• _Given data_:
━━━━━━━━

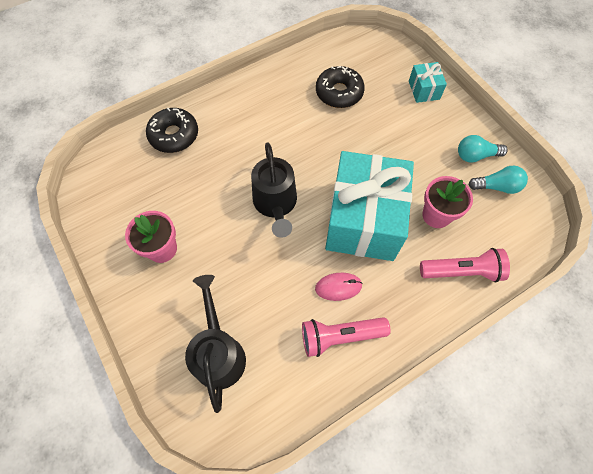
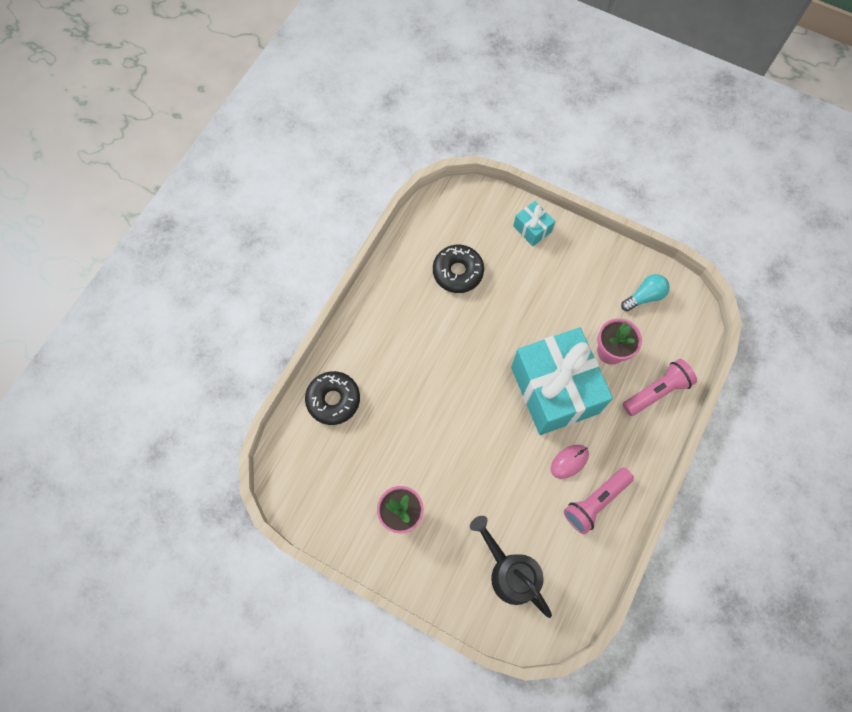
camera: 30 degrees left, 5 degrees up
(276, 204) = (472, 417): black watering can -> none
(475, 155) = (612, 275): turquoise light bulb -> none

━━━━━━━━

• _About this exercise_:
Every line above goes into your copy exactly; no images go in.

• _Reply_:
camera: 30 degrees left, 5 degrees up
(276, 204) = (472, 417): black watering can -> none
(475, 155) = (612, 275): turquoise light bulb -> none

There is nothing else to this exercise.